What this task involves: Images are not wanted; transcribe the rest of the listing exactly.

Listed entries:
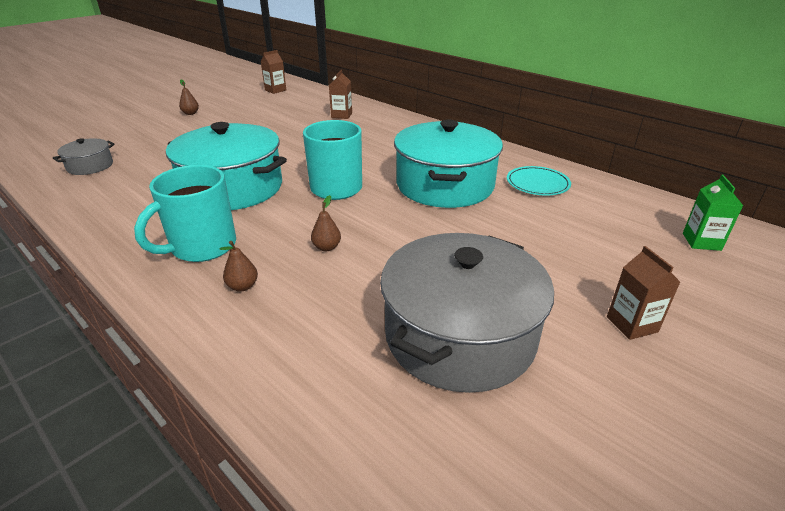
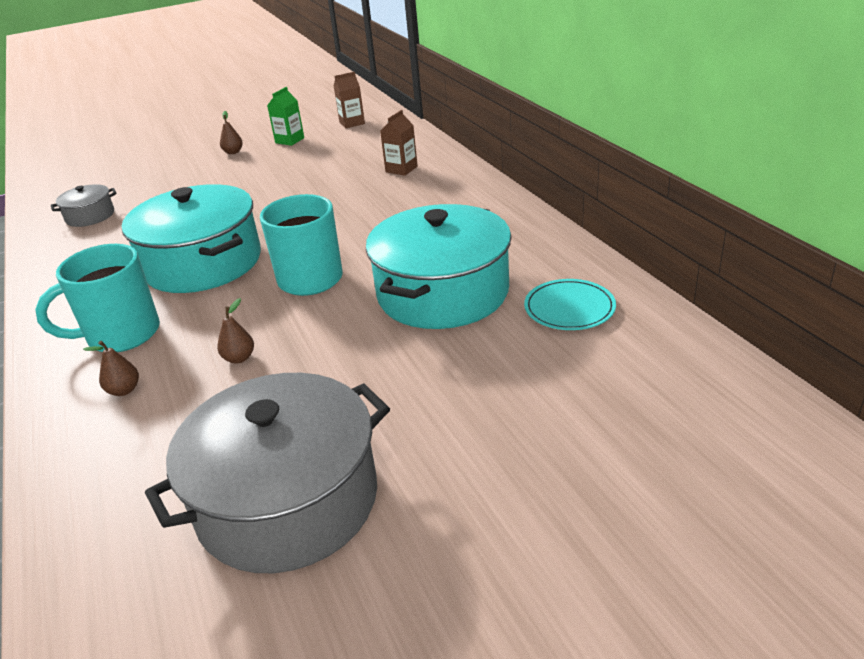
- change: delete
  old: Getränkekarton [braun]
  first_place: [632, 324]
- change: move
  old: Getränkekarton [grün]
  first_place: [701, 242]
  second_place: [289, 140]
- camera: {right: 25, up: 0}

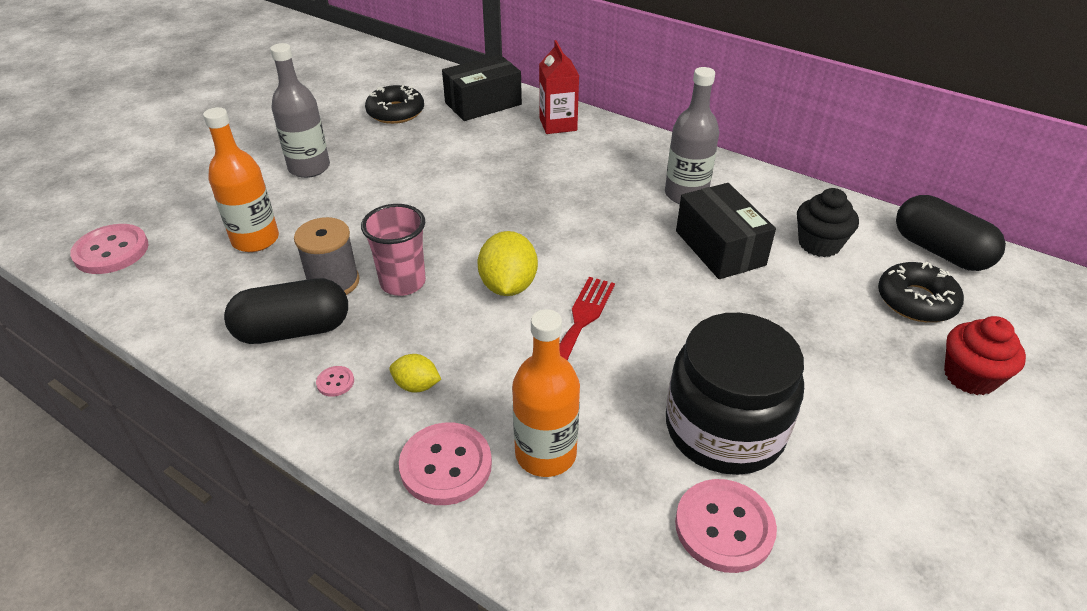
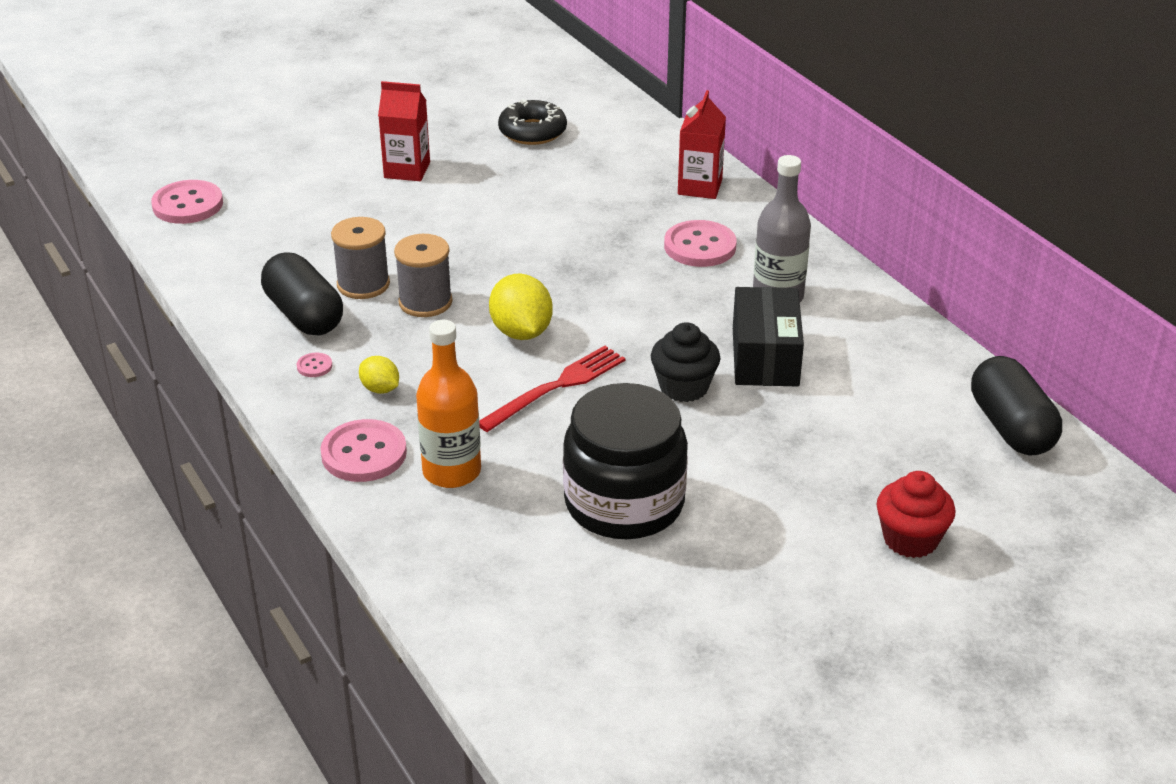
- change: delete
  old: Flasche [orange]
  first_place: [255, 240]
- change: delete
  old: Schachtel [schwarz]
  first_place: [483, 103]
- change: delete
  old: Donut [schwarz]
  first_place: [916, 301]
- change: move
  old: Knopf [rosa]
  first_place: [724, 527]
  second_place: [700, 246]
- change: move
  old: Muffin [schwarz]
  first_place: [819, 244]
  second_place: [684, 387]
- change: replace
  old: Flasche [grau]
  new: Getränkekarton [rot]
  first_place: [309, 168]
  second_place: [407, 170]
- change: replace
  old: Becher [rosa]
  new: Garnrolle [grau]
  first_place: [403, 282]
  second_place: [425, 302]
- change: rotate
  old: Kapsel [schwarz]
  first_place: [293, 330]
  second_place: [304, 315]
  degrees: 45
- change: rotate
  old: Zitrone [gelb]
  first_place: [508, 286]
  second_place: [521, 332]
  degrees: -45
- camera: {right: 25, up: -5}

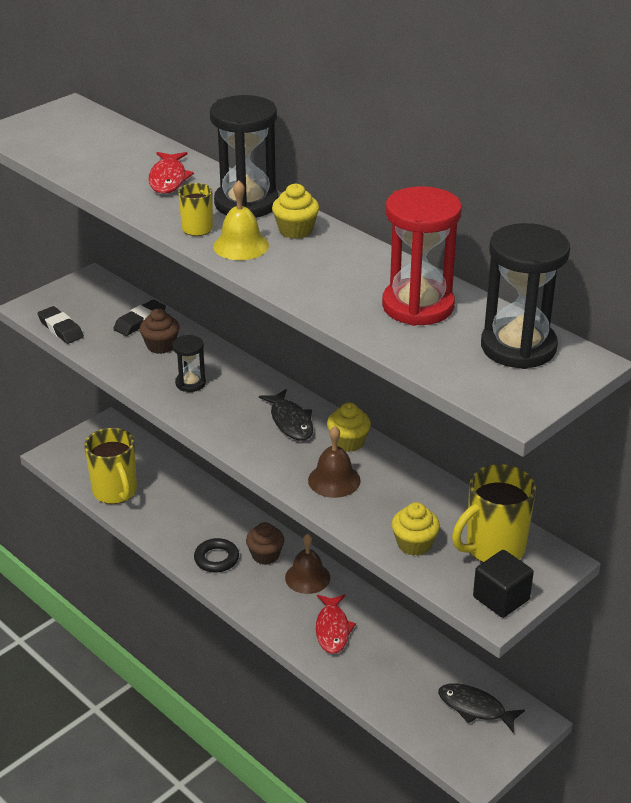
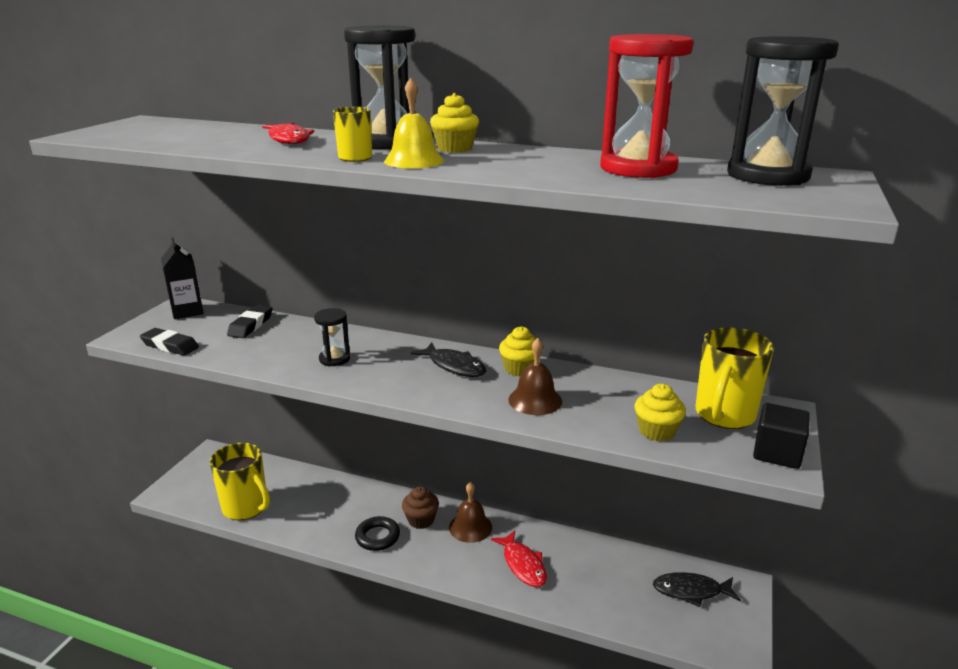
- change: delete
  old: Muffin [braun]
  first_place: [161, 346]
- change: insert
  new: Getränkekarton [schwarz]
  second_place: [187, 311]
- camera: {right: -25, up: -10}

Response:
- change: delete
  old: Getränkekarton [braun]
  first_place: [632, 324]
- change: move
  old: Getränkekarton [grün]
  first_place: [701, 242]
  second_place: [289, 140]
- camera: {right: 25, up: 0}

- change: delete
  old: Flasche [orange]
  first_place: [255, 240]
- change: delete
  old: Schachtel [schwarz]
  first_place: [483, 103]
- change: delete
  old: Donut [schwarz]
  first_place: [916, 301]
- change: move
  old: Knopf [rosa]
  first_place: [724, 527]
  second_place: [700, 246]
- change: move
  old: Muffin [schwarz]
  first_place: [819, 244]
  second_place: [684, 387]
- change: replace
  old: Flasche [grau]
  new: Getränkekarton [rot]
  first_place: [309, 168]
  second_place: [407, 170]
- change: replace
  old: Becher [rosa]
  new: Garnrolle [grau]
  first_place: [403, 282]
  second_place: [425, 302]
- change: rotate
  old: Kapsel [schwarz]
  first_place: [293, 330]
  second_place: [304, 315]
  degrees: 45
- change: rotate
  old: Zitrone [gelb]
  first_place: [508, 286]
  second_place: [521, 332]
  degrees: -45
- camera: {right: 25, up: -5}

- change: delete
  old: Muffin [braun]
  first_place: [161, 346]
- change: insert
  new: Getränkekarton [schwarz]
  second_place: [187, 311]
- camera: {right: -25, up: -10}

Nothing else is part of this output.